- _WHAT THE TASK ASKS_: The copy must match the data word for word and contain no pictures.

- _DATA EXCERPTS_:
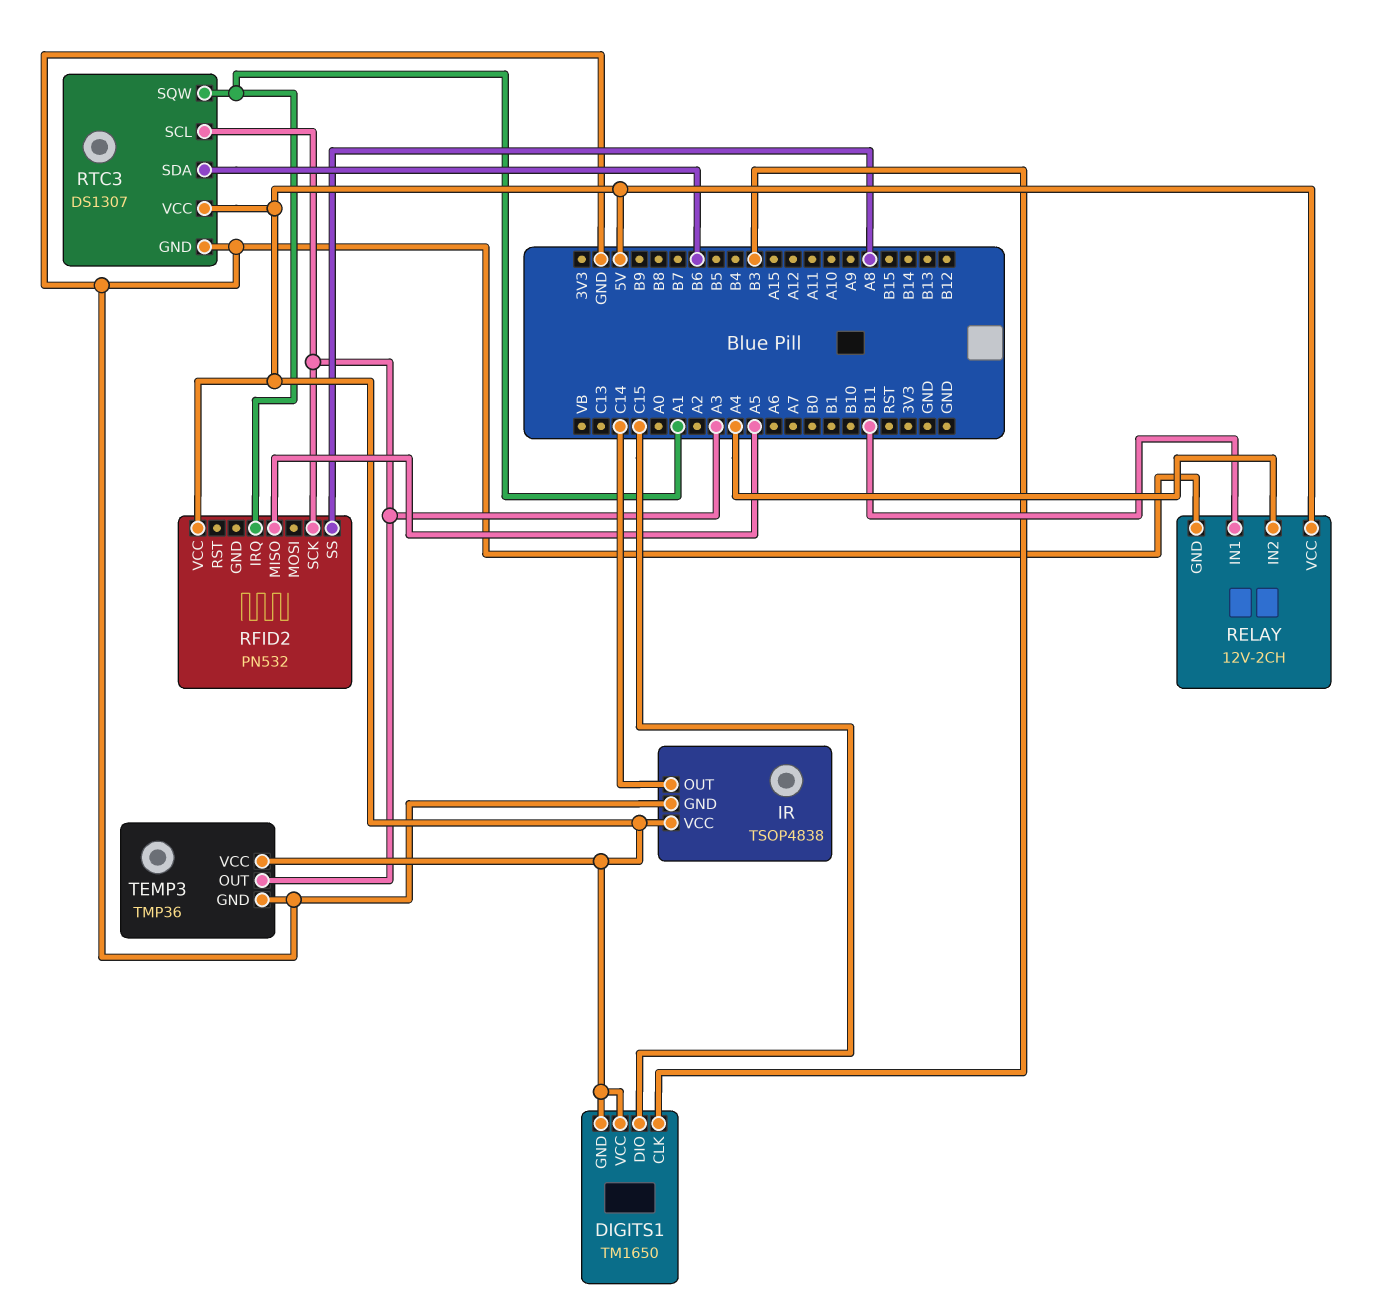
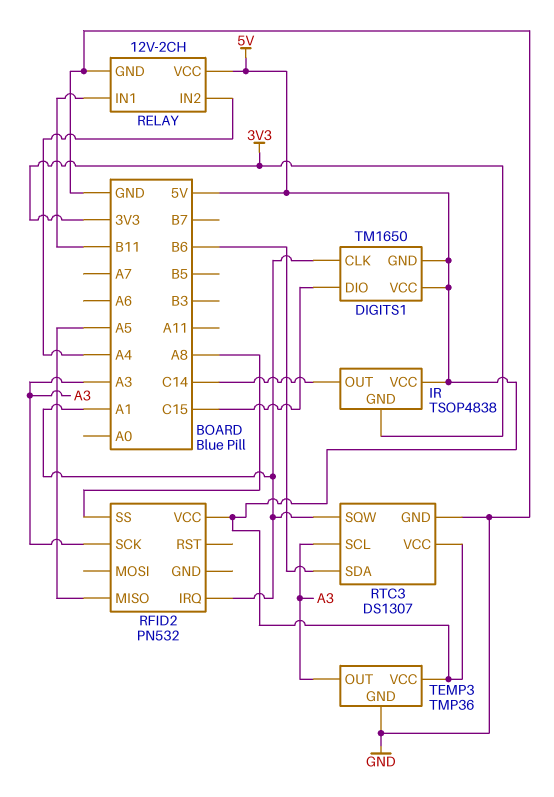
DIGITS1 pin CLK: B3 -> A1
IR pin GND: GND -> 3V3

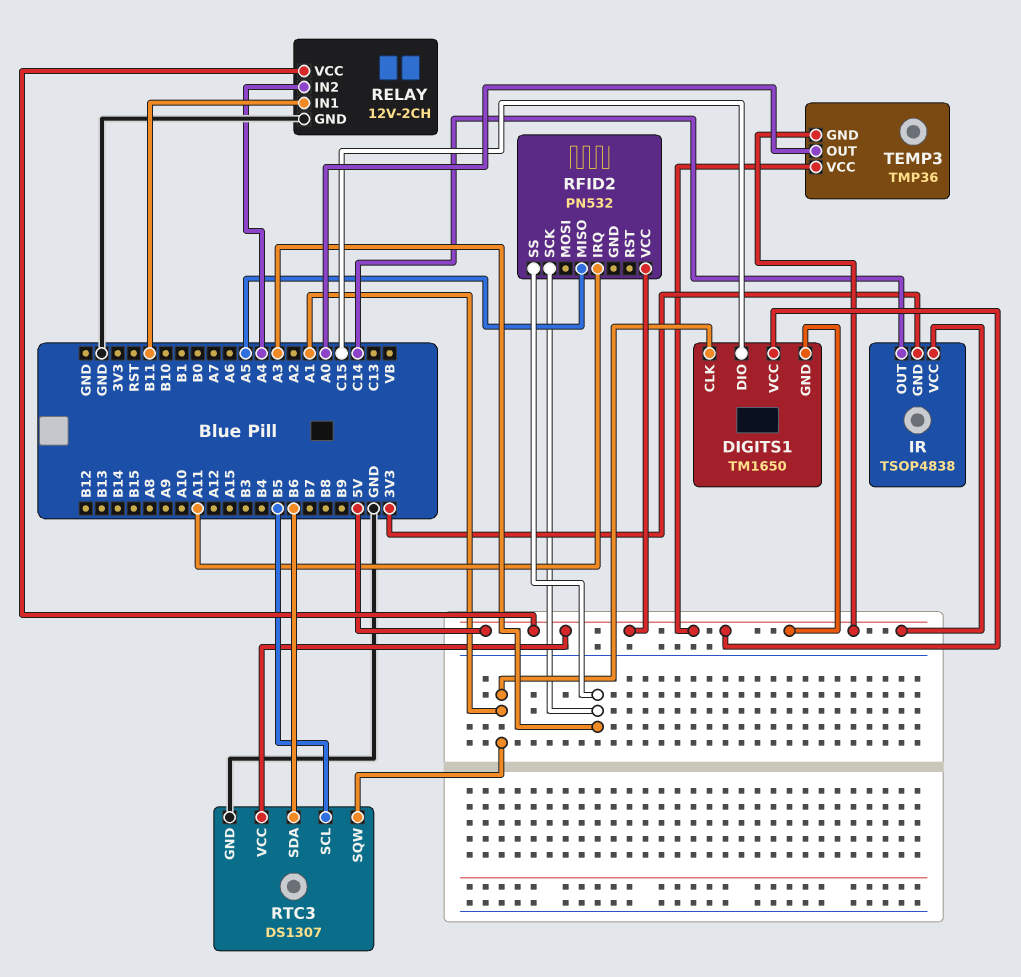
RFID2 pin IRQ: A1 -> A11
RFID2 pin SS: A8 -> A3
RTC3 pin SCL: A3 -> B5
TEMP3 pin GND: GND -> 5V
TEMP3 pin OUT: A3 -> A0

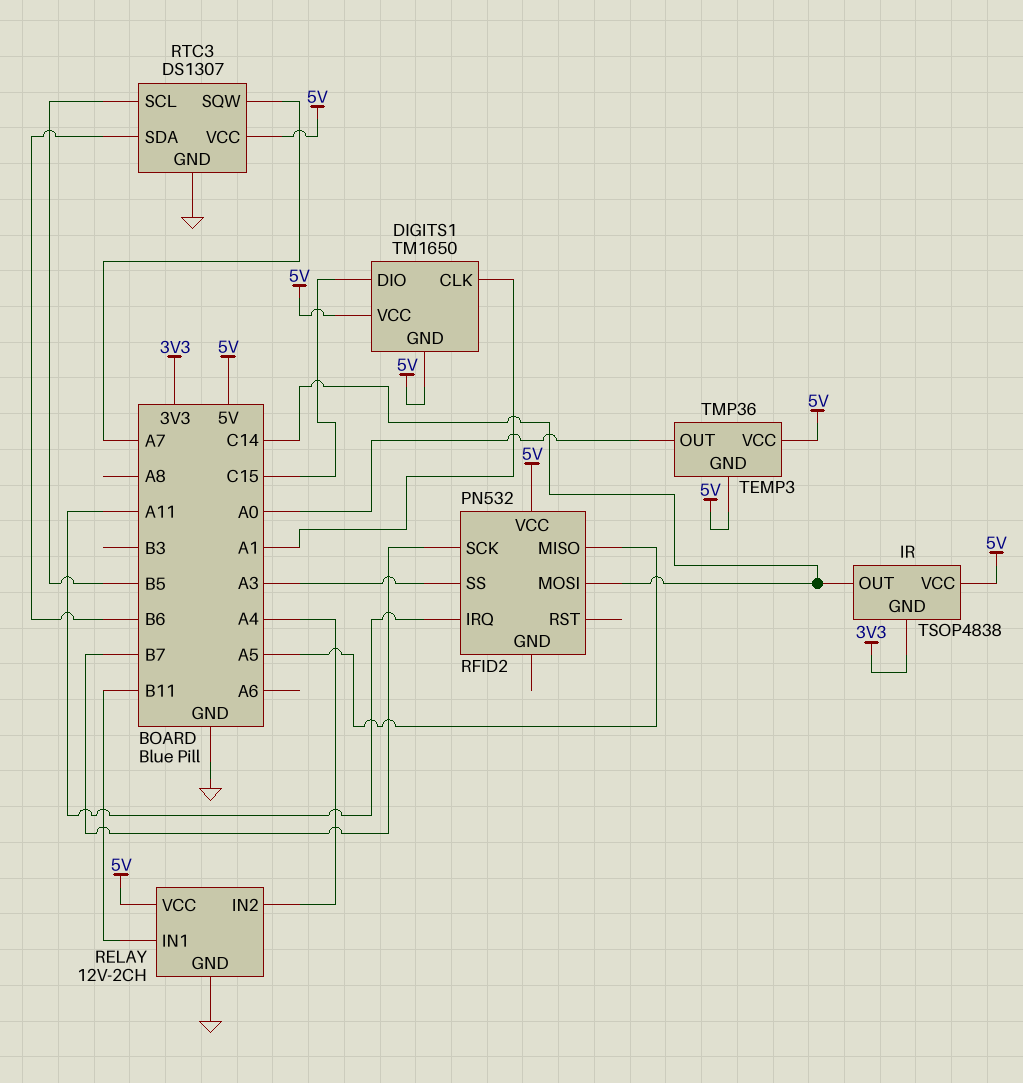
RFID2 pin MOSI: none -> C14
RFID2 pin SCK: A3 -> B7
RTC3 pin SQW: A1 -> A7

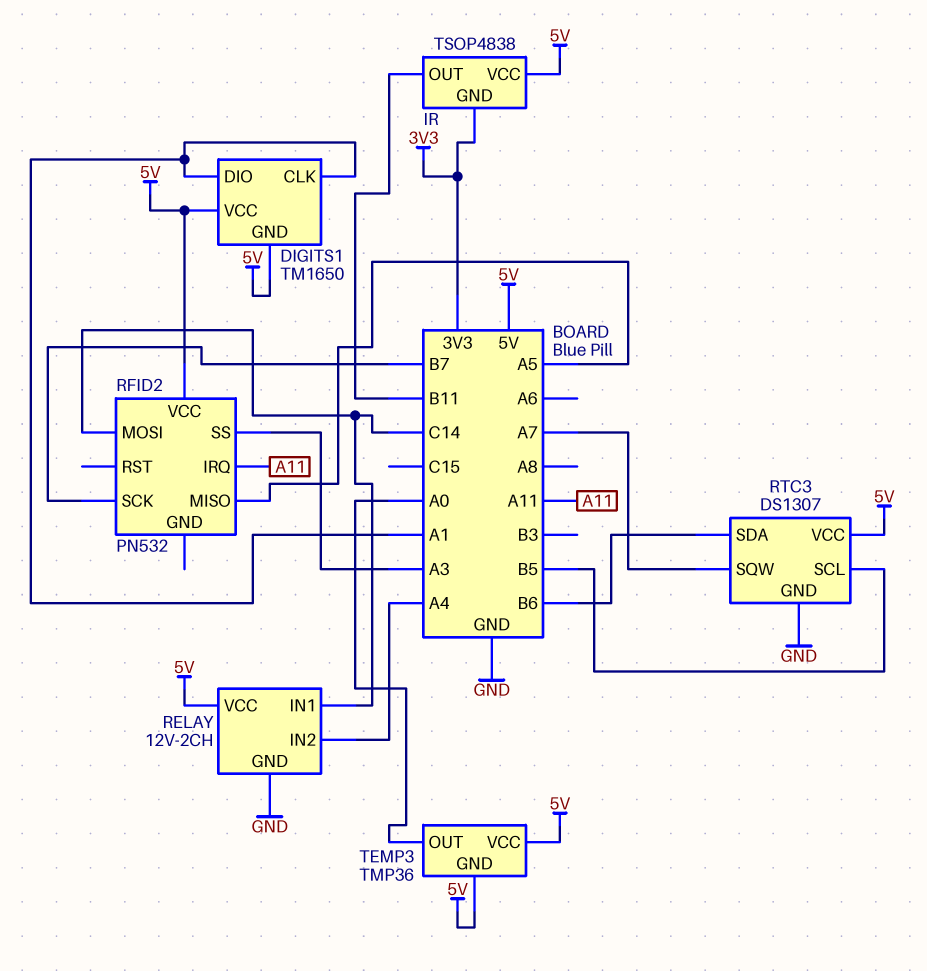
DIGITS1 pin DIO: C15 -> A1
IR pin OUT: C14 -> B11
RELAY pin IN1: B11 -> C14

- _RESPONSE TO THIS EXERCISE_:
DIGITS1 pin CLK: B3 -> A1
IR pin GND: GND -> 3V3

RFID2 pin IRQ: A1 -> A11
RFID2 pin SS: A8 -> A3
RTC3 pin SCL: A3 -> B5
TEMP3 pin GND: GND -> 5V
TEMP3 pin OUT: A3 -> A0

RFID2 pin MOSI: none -> C14
RFID2 pin SCK: A3 -> B7
RTC3 pin SQW: A1 -> A7

DIGITS1 pin DIO: C15 -> A1
IR pin OUT: C14 -> B11
RELAY pin IN1: B11 -> C14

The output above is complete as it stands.